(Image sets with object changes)
========

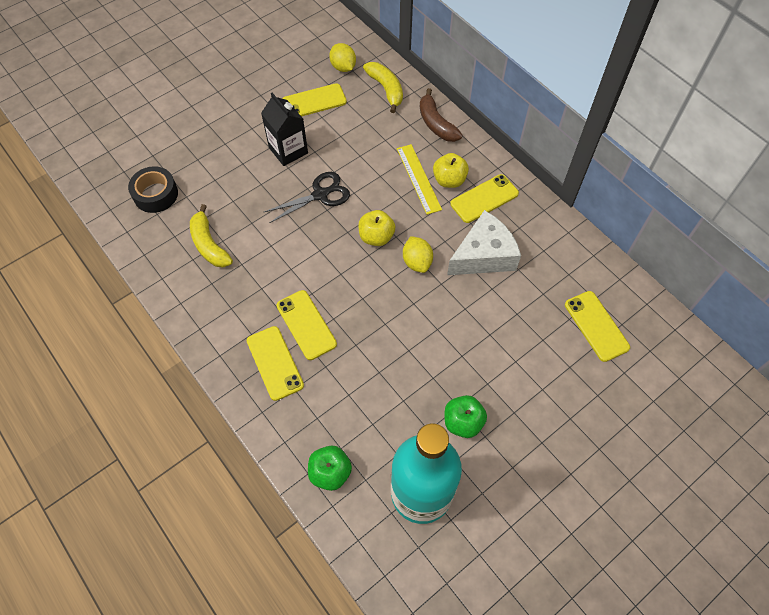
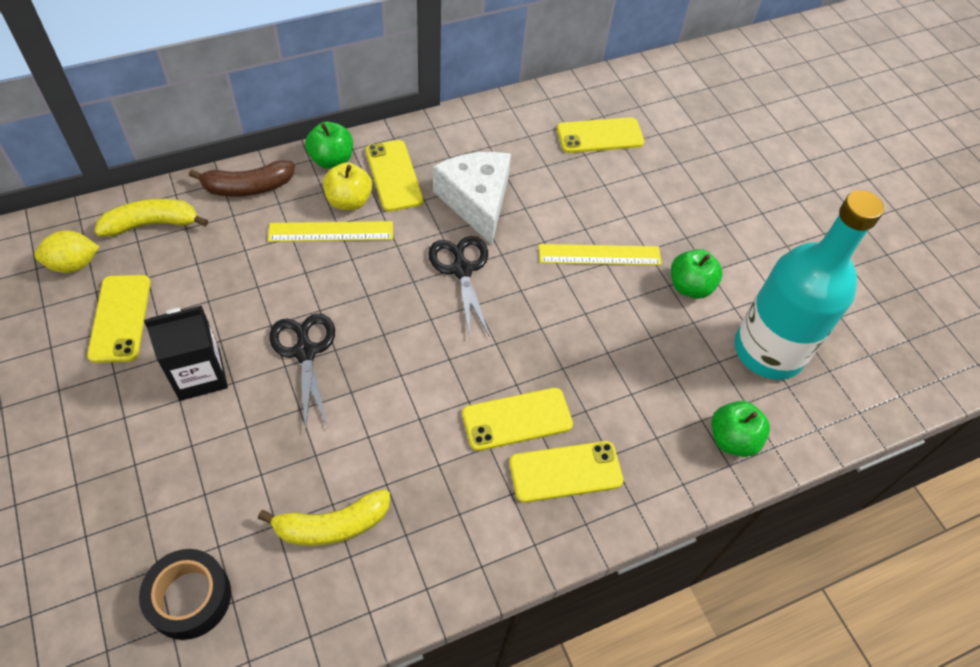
camera: 80 degrees left, 5 degrees down
yellow apple [359,210,396,246] -> none
yellow lemon [403,236,433,273] -> black scissors [428,236,490,338]
none -> green apple [305,121,353,169]
none -> yellow ruler [539,244,662,265]

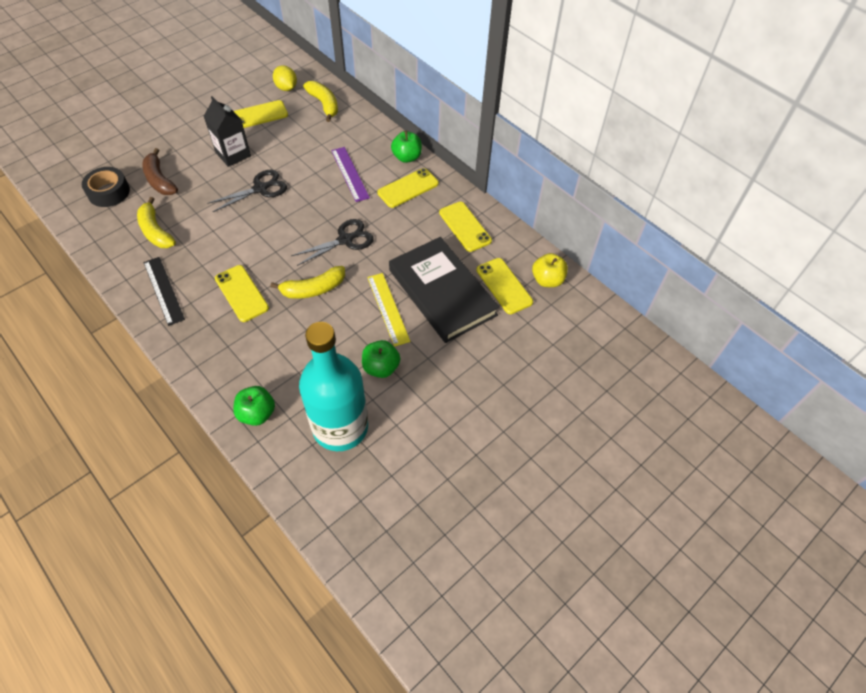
camera: 75 degrees right, 0 degrees up
brown banana [189,160,295,197] -> brown banana moved to [142,148,178,195]
yellow ruler [268,221,393,242] -> purple ruler [331,147,370,202]
yellow apple [323,162,372,210] -> yellow apple moved to [532,253,568,287]
white cheese [433,152,511,245] -> none
yellow phone [509,441,623,503] -> yellow phone moved to [439,202,492,252]
none -> black ruler [144,257,185,326]
none -> yellow banana [270,266,345,299]
none -> black book [389,237,500,343]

========

From the entries above, output every line exactly and omit any image.

- _Solution below_:
camera: 80 degrees left, 5 degrees down
yellow apple [359,210,396,246] -> none
yellow lemon [403,236,433,273] -> black scissors [428,236,490,338]
none -> green apple [305,121,353,169]
none -> yellow ruler [539,244,662,265]

camera: 75 degrees right, 0 degrees up
brown banana [189,160,295,197] -> brown banana moved to [142,148,178,195]
yellow ruler [268,221,393,242] -> purple ruler [331,147,370,202]
yellow apple [323,162,372,210] -> yellow apple moved to [532,253,568,287]
white cheese [433,152,511,245] -> none
yellow phone [509,441,623,503] -> yellow phone moved to [439,202,492,252]
none -> black ruler [144,257,185,326]
none -> yellow banana [270,266,345,299]
none -> black book [389,237,500,343]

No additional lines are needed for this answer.